▶ **What the exercise asks**
Return the listing verbatim, images left out.

▶ **Extracted records**

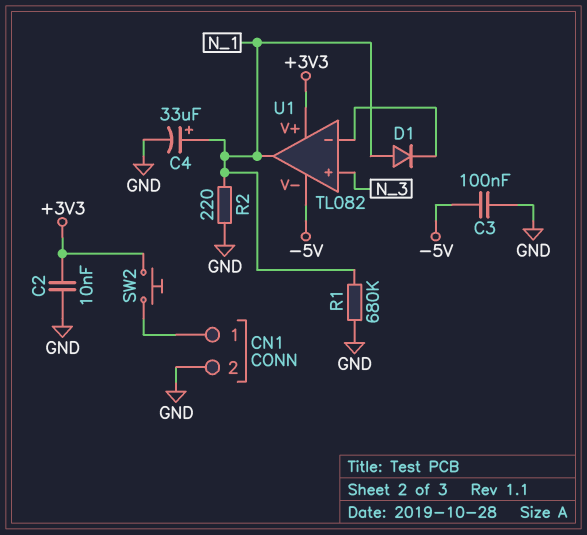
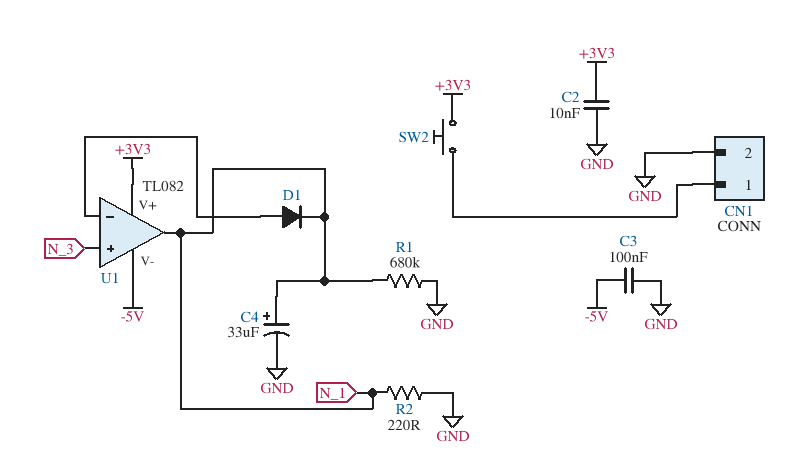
D1: diode (A N_1, K U1/in-) -> diode (A U1/in-, K N_1)

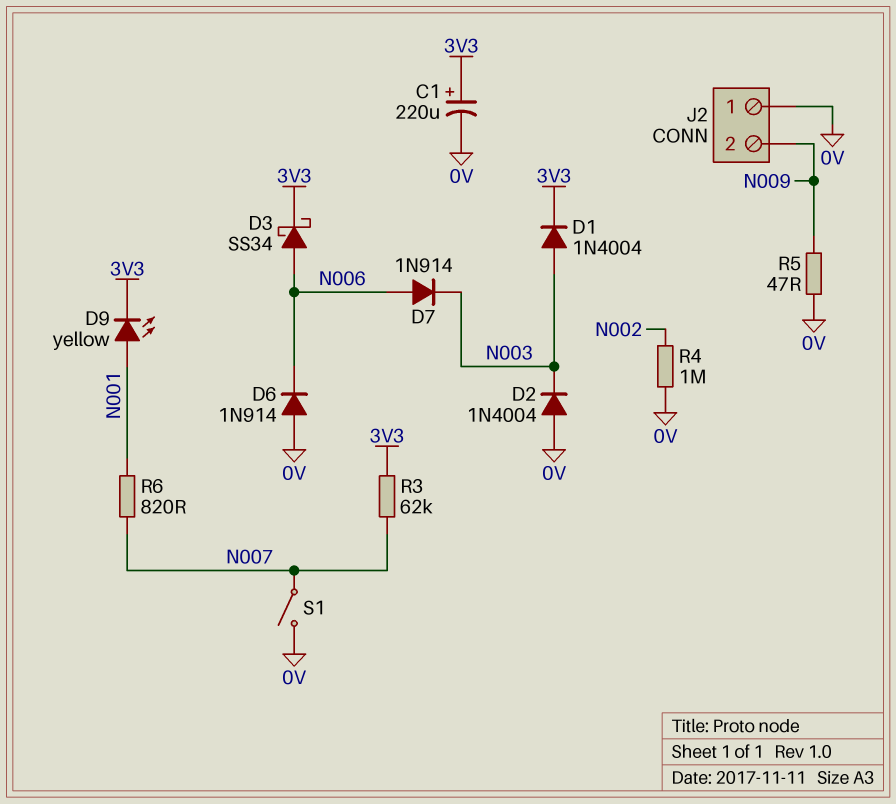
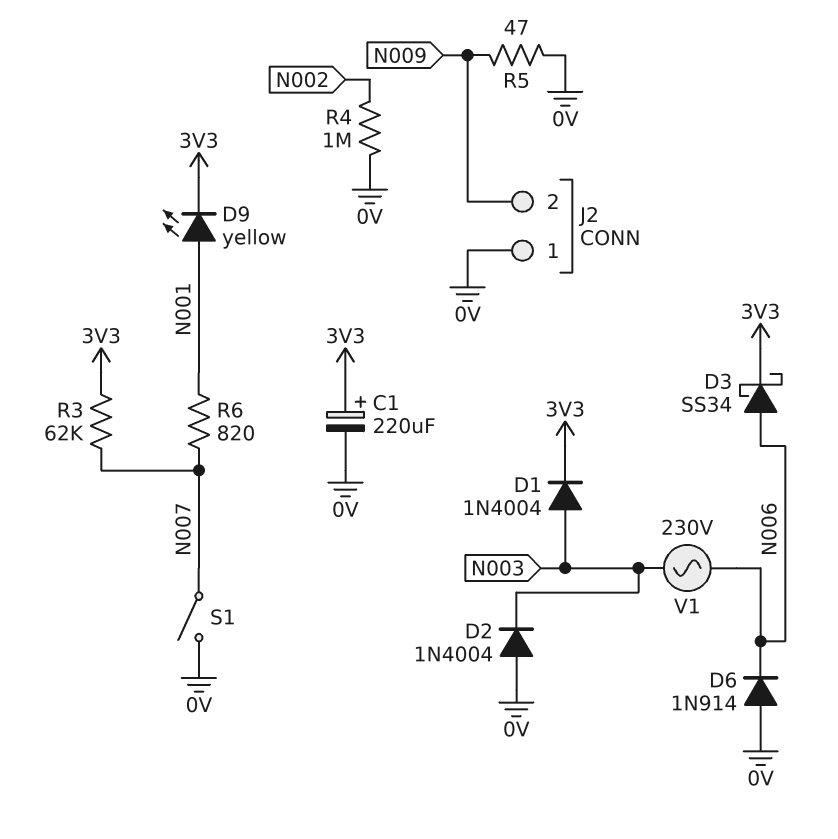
D7: diode 1N914 (A N006, K N003) -> none
V1: none -> AC 230V (N003, N006)

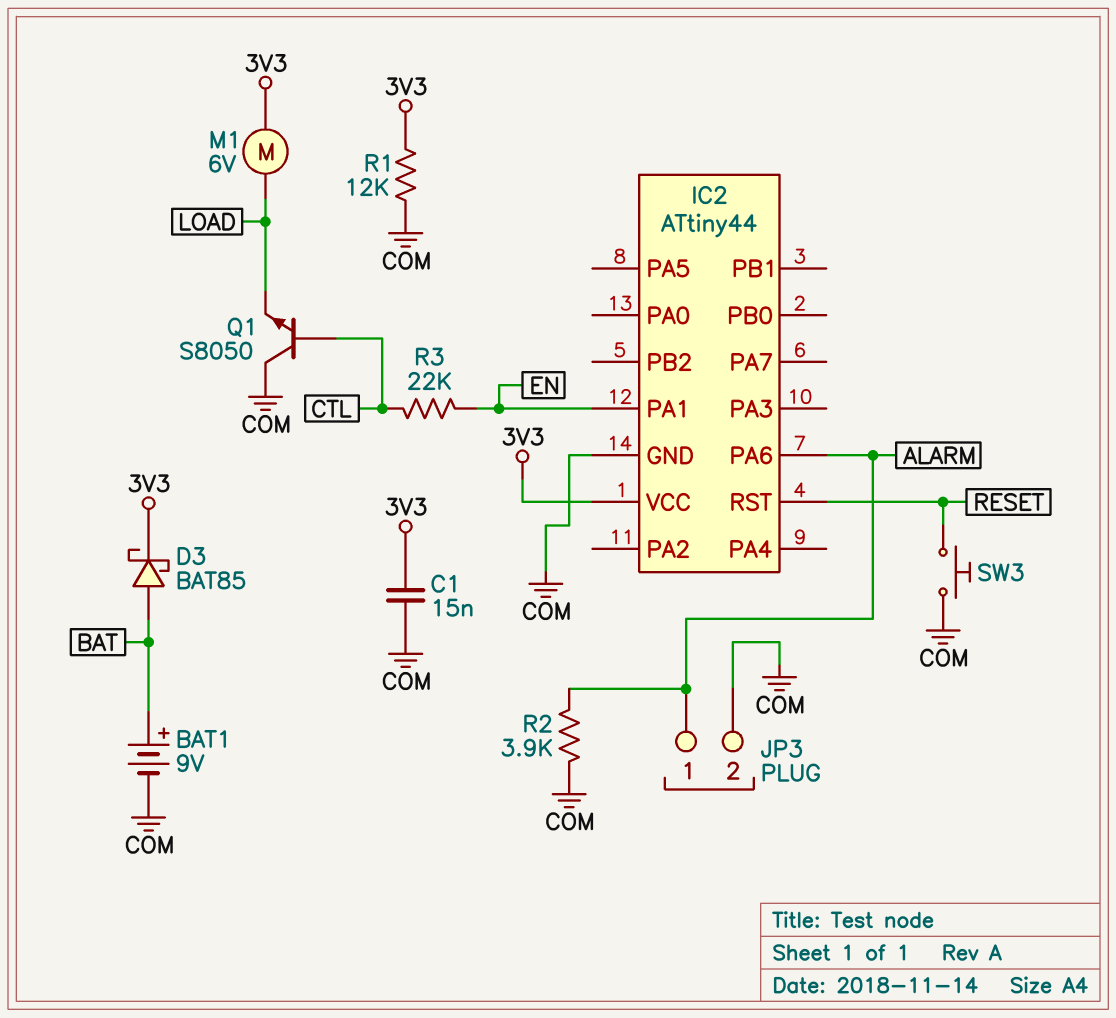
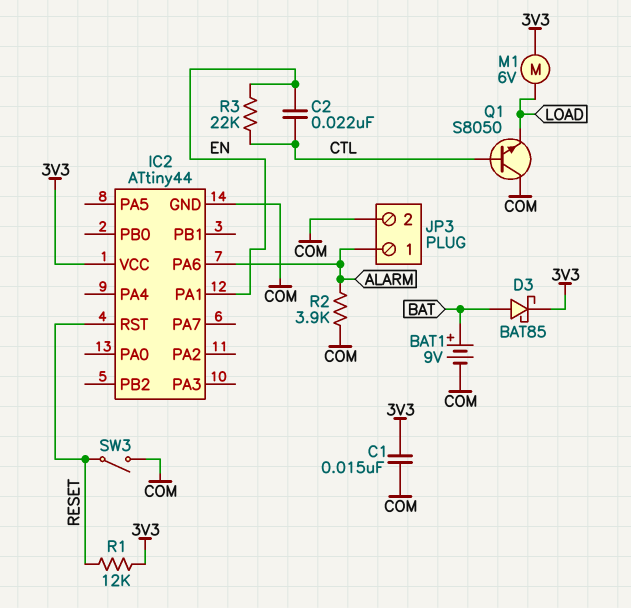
C2: none -> 22nF (CTL, EN)
R1: 12k (3V3, COM) -> 12k (3V3, RESET)
SW3: button (COM, RESET) -> switch (COM, RESET)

▶ **Worked solution**
D1: diode (A N_1, K U1/in-) -> diode (A U1/in-, K N_1)

D7: diode 1N914 (A N006, K N003) -> none
V1: none -> AC 230V (N003, N006)

C2: none -> 22nF (CTL, EN)
R1: 12k (3V3, COM) -> 12k (3V3, RESET)
SW3: button (COM, RESET) -> switch (COM, RESET)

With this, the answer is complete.